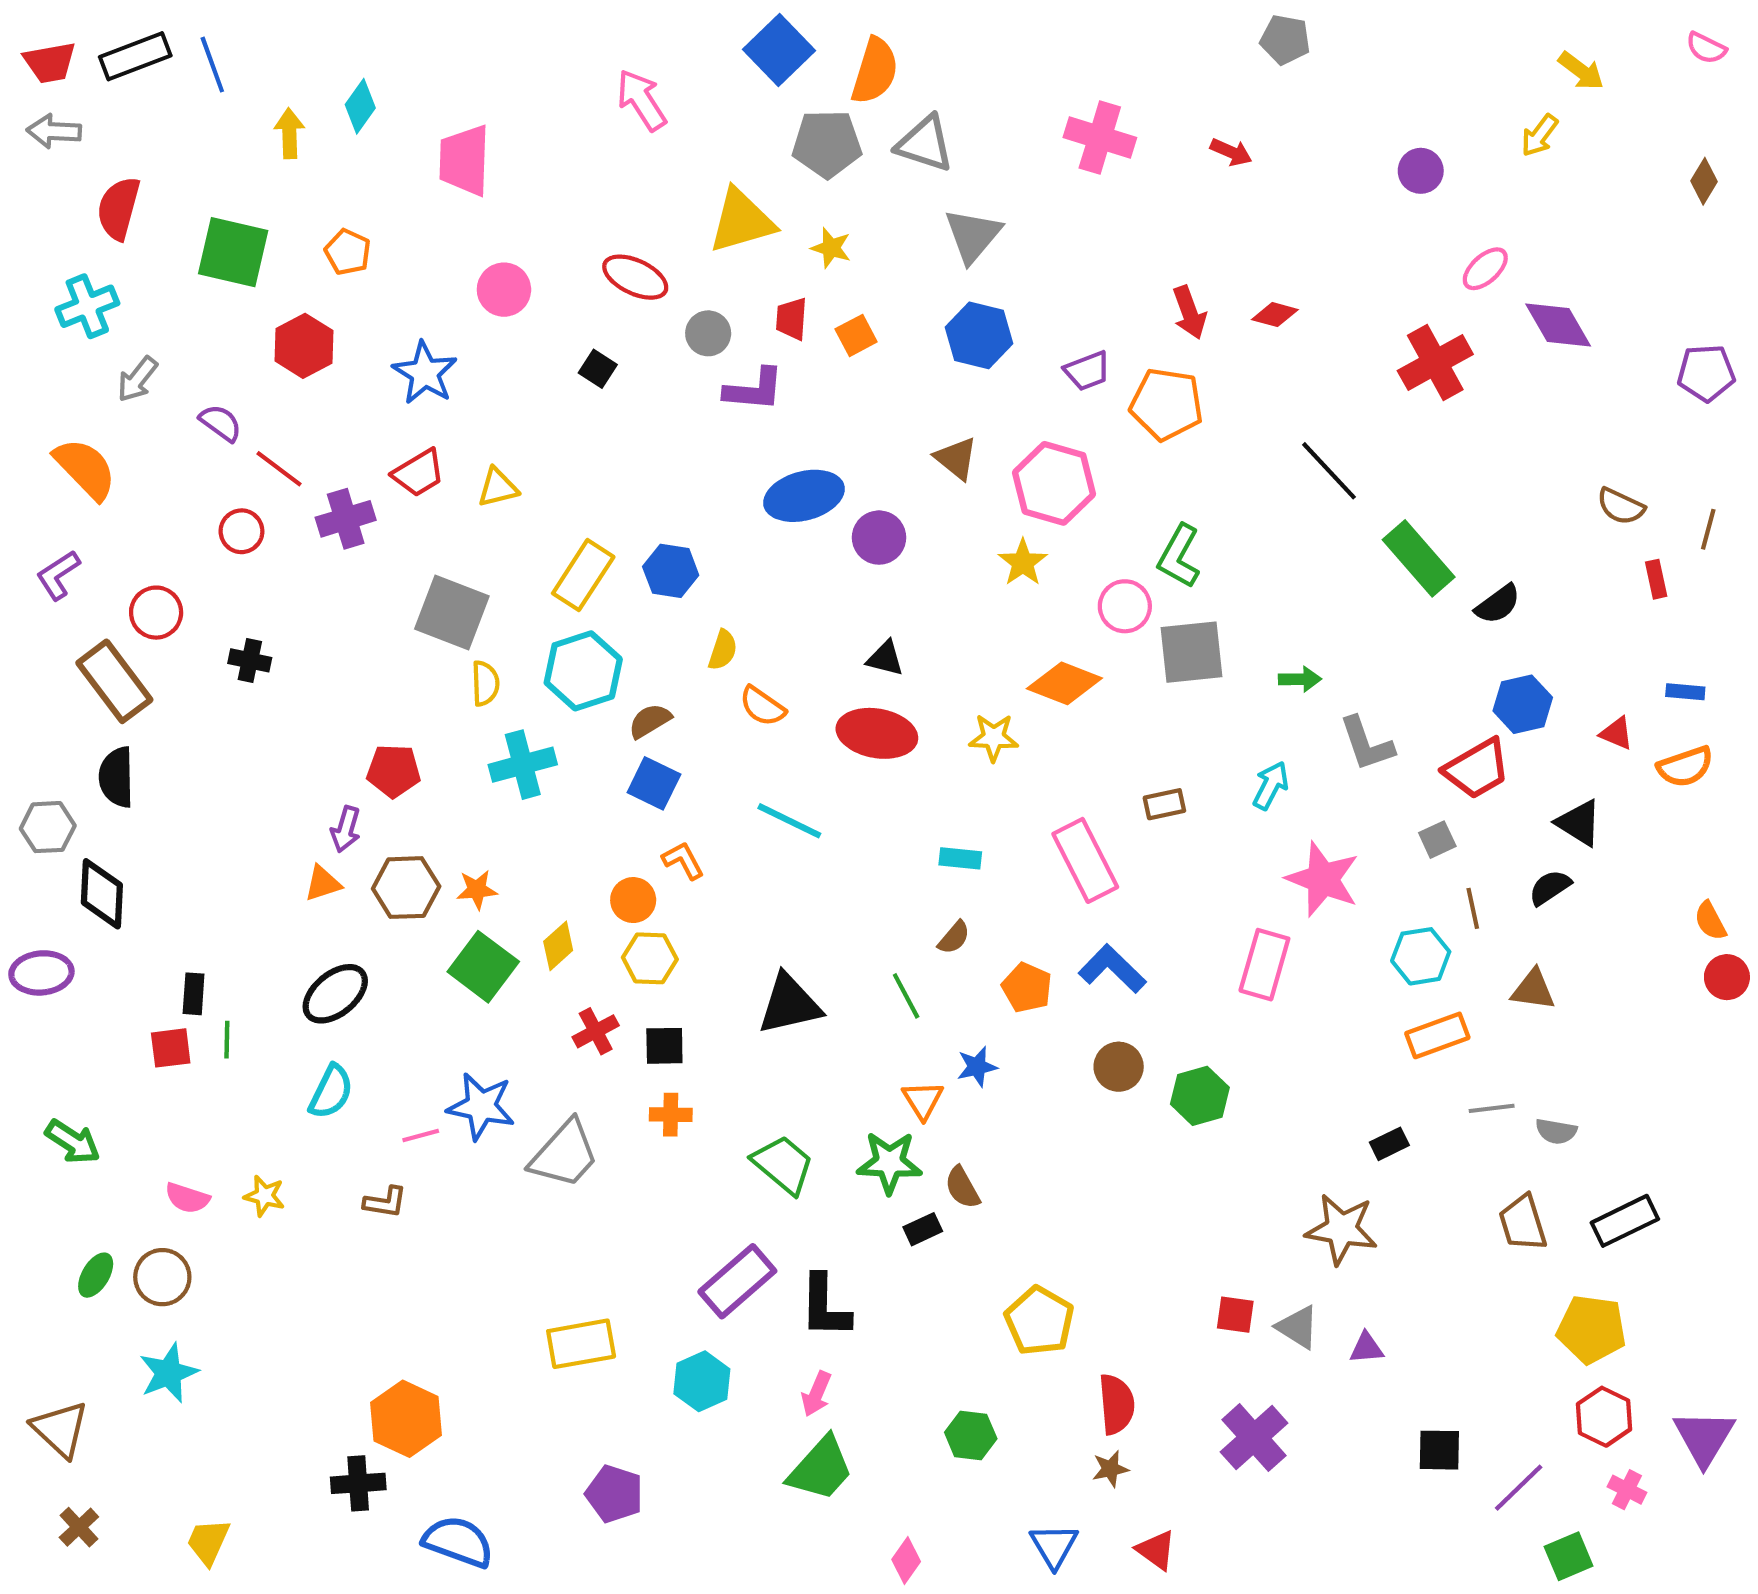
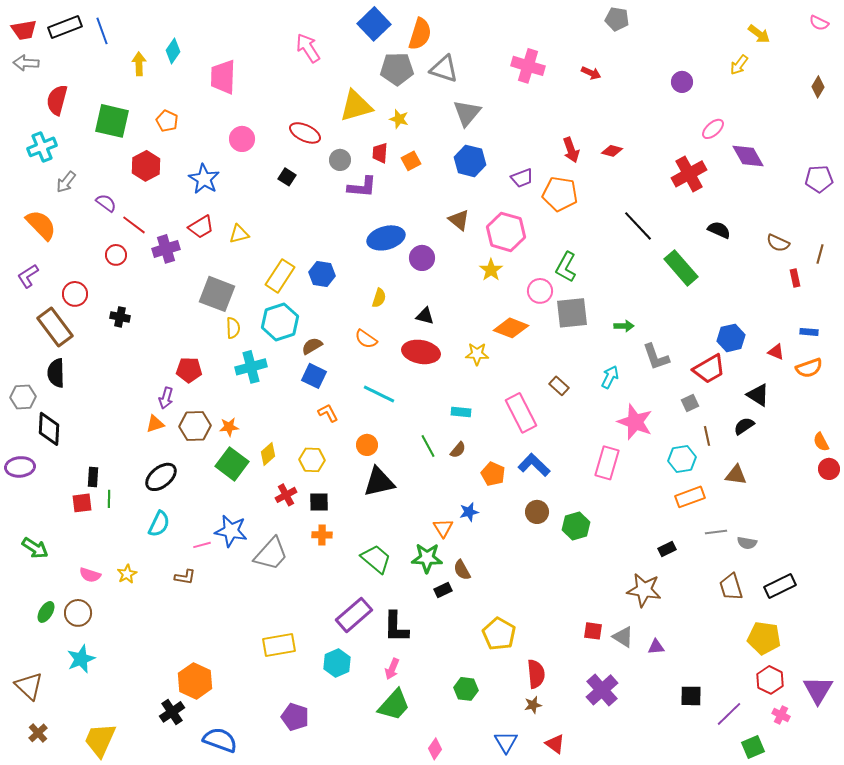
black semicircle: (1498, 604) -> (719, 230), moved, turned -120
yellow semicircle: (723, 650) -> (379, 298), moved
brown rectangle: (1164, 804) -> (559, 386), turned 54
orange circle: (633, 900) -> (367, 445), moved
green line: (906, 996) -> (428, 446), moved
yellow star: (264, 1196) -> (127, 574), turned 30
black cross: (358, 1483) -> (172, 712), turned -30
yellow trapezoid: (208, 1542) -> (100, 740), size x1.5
· · · · ·
● **PROBLEM STATEMENT**: Starting with the top line, write out all the data above exactly; keep the pictures out.

● **SOLUTION**:
black semicircle: (1498, 604) -> (719, 230), moved, turned -120
yellow semicircle: (723, 650) -> (379, 298), moved
brown rectangle: (1164, 804) -> (559, 386), turned 54
orange circle: (633, 900) -> (367, 445), moved
green line: (906, 996) -> (428, 446), moved
yellow star: (264, 1196) -> (127, 574), turned 30
black cross: (358, 1483) -> (172, 712), turned -30
yellow trapezoid: (208, 1542) -> (100, 740), size x1.5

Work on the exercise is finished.